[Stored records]

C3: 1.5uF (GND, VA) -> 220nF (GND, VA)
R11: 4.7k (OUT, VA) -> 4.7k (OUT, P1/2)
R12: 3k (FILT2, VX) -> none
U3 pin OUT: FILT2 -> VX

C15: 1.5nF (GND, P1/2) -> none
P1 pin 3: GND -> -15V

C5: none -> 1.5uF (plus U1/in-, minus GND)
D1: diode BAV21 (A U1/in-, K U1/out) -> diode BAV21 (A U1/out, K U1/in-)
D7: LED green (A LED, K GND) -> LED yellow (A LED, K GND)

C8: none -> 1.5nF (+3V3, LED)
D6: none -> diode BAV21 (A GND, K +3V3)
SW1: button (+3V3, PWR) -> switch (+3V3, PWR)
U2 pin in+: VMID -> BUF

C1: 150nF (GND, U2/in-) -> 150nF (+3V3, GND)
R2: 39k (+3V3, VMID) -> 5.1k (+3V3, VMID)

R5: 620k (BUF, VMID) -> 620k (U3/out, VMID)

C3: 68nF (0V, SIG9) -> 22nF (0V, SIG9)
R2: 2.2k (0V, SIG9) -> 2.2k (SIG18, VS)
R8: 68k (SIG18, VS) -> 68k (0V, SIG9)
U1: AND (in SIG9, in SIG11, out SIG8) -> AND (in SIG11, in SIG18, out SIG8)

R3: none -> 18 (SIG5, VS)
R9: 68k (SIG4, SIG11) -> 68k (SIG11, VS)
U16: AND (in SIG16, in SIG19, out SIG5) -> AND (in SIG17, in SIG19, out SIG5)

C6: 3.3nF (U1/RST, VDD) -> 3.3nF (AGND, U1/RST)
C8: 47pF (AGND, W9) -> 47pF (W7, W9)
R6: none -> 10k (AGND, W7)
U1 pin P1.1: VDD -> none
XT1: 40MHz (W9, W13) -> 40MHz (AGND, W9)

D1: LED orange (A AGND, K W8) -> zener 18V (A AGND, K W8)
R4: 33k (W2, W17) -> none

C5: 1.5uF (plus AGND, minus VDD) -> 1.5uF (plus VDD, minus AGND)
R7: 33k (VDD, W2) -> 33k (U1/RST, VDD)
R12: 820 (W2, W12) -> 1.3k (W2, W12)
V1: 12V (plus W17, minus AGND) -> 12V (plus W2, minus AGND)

TASK REQUIREMENTS:
Transcribe the data above in full, exactly.

WRITTEN ANSWER:
C3: 1.5uF (GND, VA) -> 220nF (GND, VA)
R11: 4.7k (OUT, VA) -> 4.7k (OUT, P1/2)
R12: 3k (FILT2, VX) -> none
U3 pin OUT: FILT2 -> VX

C15: 1.5nF (GND, P1/2) -> none
P1 pin 3: GND -> -15V

C5: none -> 1.5uF (plus U1/in-, minus GND)
D1: diode BAV21 (A U1/in-, K U1/out) -> diode BAV21 (A U1/out, K U1/in-)
D7: LED green (A LED, K GND) -> LED yellow (A LED, K GND)

C8: none -> 1.5nF (+3V3, LED)
D6: none -> diode BAV21 (A GND, K +3V3)
SW1: button (+3V3, PWR) -> switch (+3V3, PWR)
U2 pin in+: VMID -> BUF

C1: 150nF (GND, U2/in-) -> 150nF (+3V3, GND)
R2: 39k (+3V3, VMID) -> 5.1k (+3V3, VMID)

R5: 620k (BUF, VMID) -> 620k (U3/out, VMID)

C3: 68nF (0V, SIG9) -> 22nF (0V, SIG9)
R2: 2.2k (0V, SIG9) -> 2.2k (SIG18, VS)
R8: 68k (SIG18, VS) -> 68k (0V, SIG9)
U1: AND (in SIG9, in SIG11, out SIG8) -> AND (in SIG11, in SIG18, out SIG8)

R3: none -> 18 (SIG5, VS)
R9: 68k (SIG4, SIG11) -> 68k (SIG11, VS)
U16: AND (in SIG16, in SIG19, out SIG5) -> AND (in SIG17, in SIG19, out SIG5)

C6: 3.3nF (U1/RST, VDD) -> 3.3nF (AGND, U1/RST)
C8: 47pF (AGND, W9) -> 47pF (W7, W9)
R6: none -> 10k (AGND, W7)
U1 pin P1.1: VDD -> none
XT1: 40MHz (W9, W13) -> 40MHz (AGND, W9)

D1: LED orange (A AGND, K W8) -> zener 18V (A AGND, K W8)
R4: 33k (W2, W17) -> none

C5: 1.5uF (plus AGND, minus VDD) -> 1.5uF (plus VDD, minus AGND)
R7: 33k (VDD, W2) -> 33k (U1/RST, VDD)
R12: 820 (W2, W12) -> 1.3k (W2, W12)
V1: 12V (plus W17, minus AGND) -> 12V (plus W2, minus AGND)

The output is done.